[Collection entries]
*****

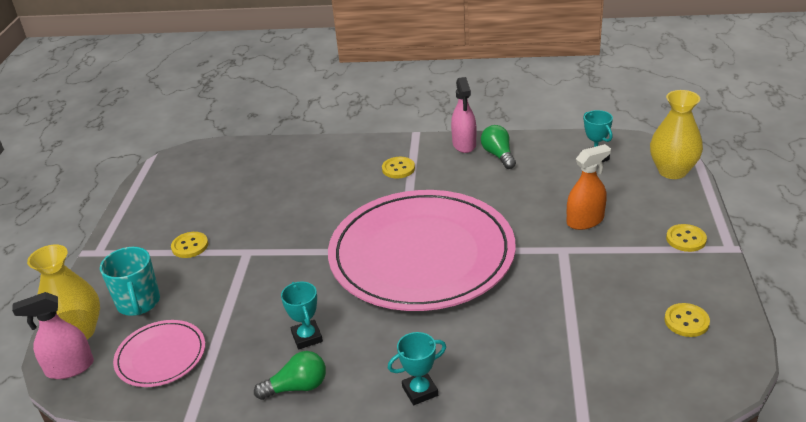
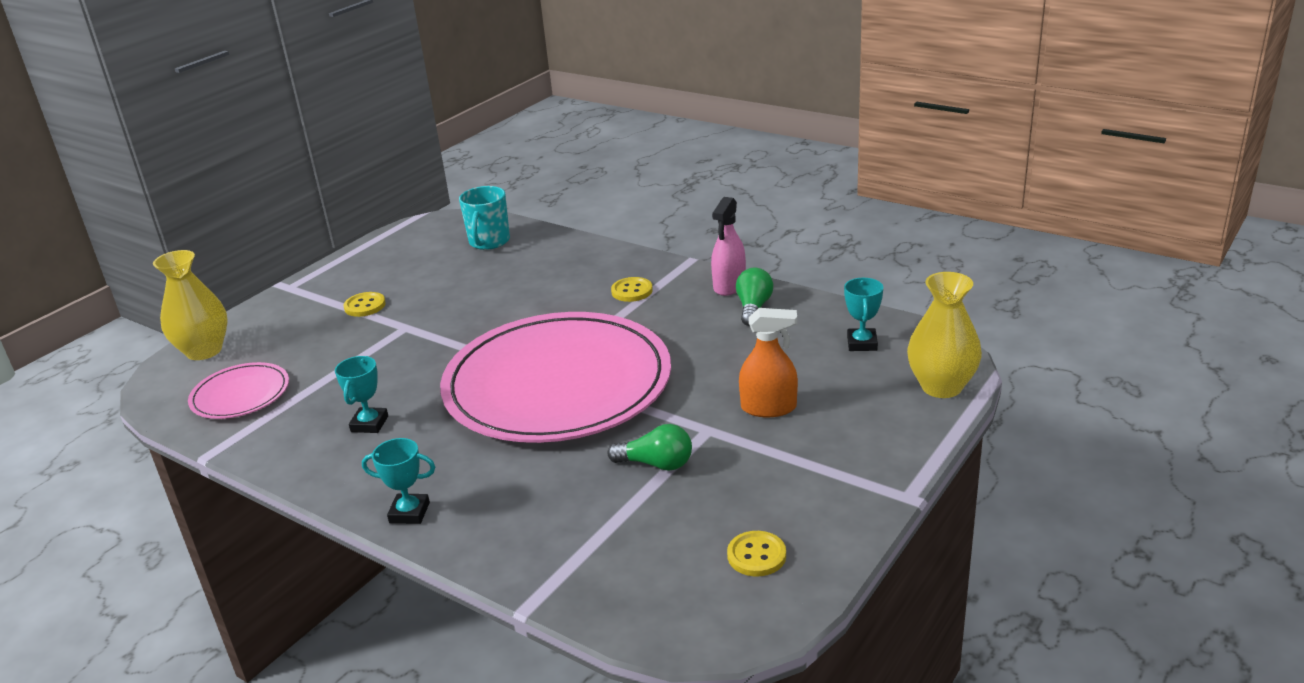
camera: 30 degrees right, 5 degrees down
(70, 368) = (167, 378): pink spray bottle -> none
(138, 303) = (272, 342): turquoise mug -> turquoise mug (489, 242)
(297, 387) = (313, 465): green light bulb -> green light bulb (656, 464)
(686, 239) = (864, 468): yellow button -> none

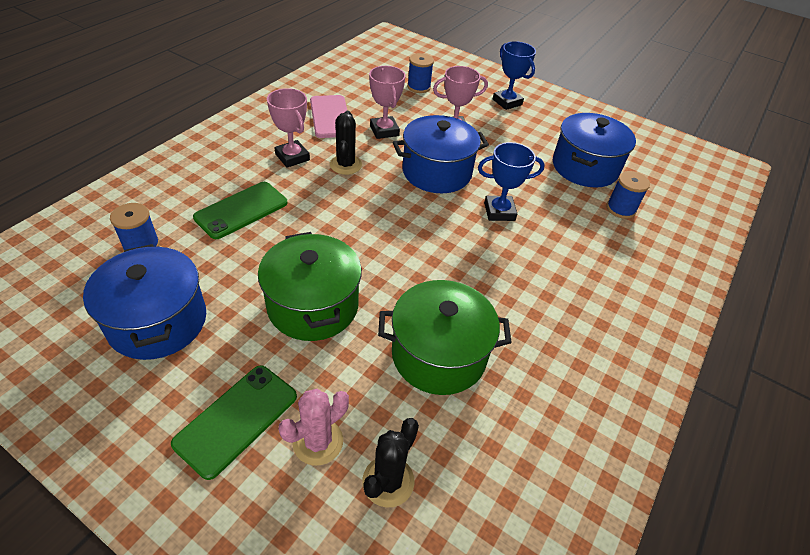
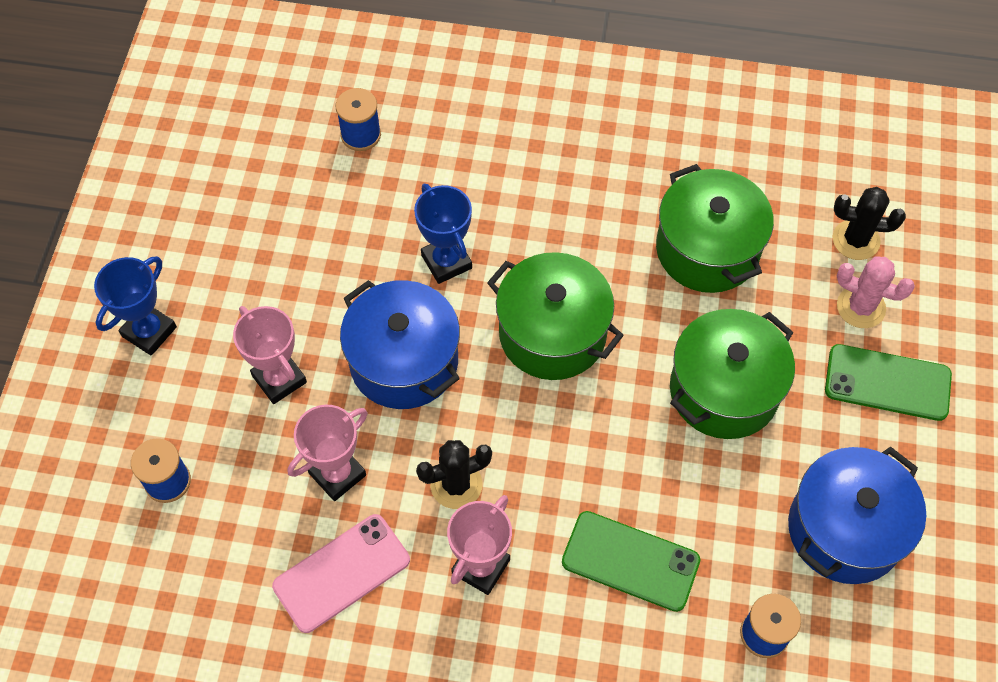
camera: 110 degrees left, 15 degrees up
(417, 238) = (552, 333): none -> green pot
(585, 167) = (286, 189): blue pot -> none

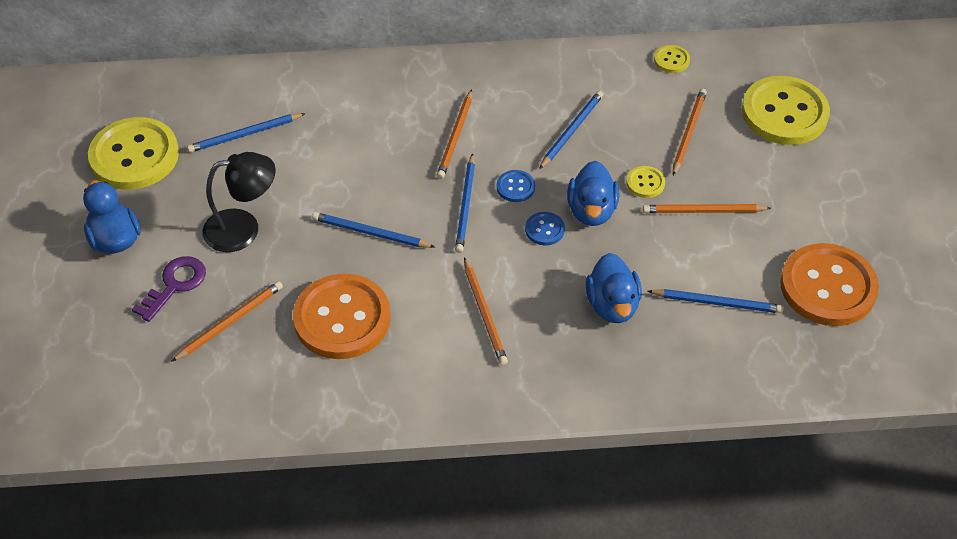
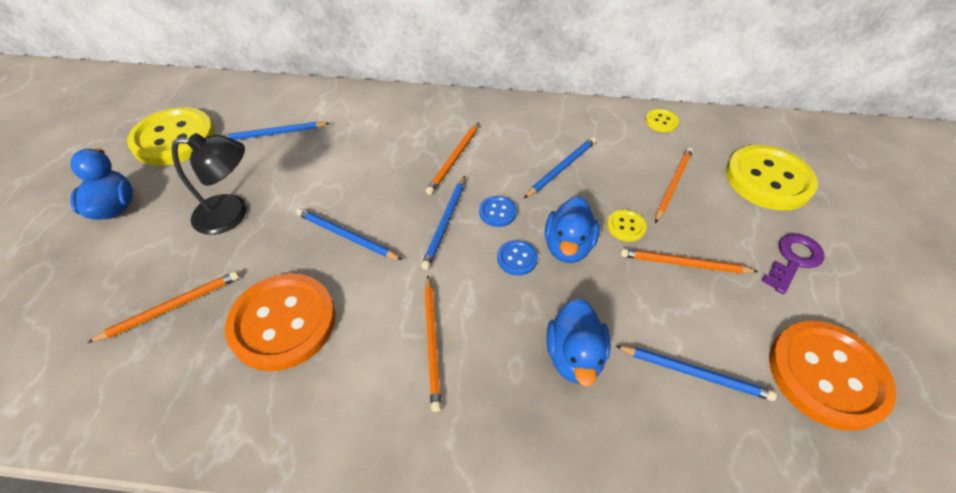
camera: 10 degrees right, 0 degrees up
(175, 285) = (141, 259): purple key -> purple key (793, 260)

*****

* **WORK REQUIRED**: An exact copy of the data above is required, printed without its pictures.

* **OUTPUT FOR THIS TASK**:
camera: 30 degrees right, 5 degrees down
(70, 368) = (167, 378): pink spray bottle -> none
(138, 303) = (272, 342): turquoise mug -> turquoise mug (489, 242)
(297, 387) = (313, 465): green light bulb -> green light bulb (656, 464)
(686, 239) = (864, 468): yellow button -> none

camera: 110 degrees left, 15 degrees up
(417, 238) = (552, 333): none -> green pot
(585, 167) = (286, 189): blue pot -> none

camera: 10 degrees right, 0 degrees up
(175, 285) = (141, 259): purple key -> purple key (793, 260)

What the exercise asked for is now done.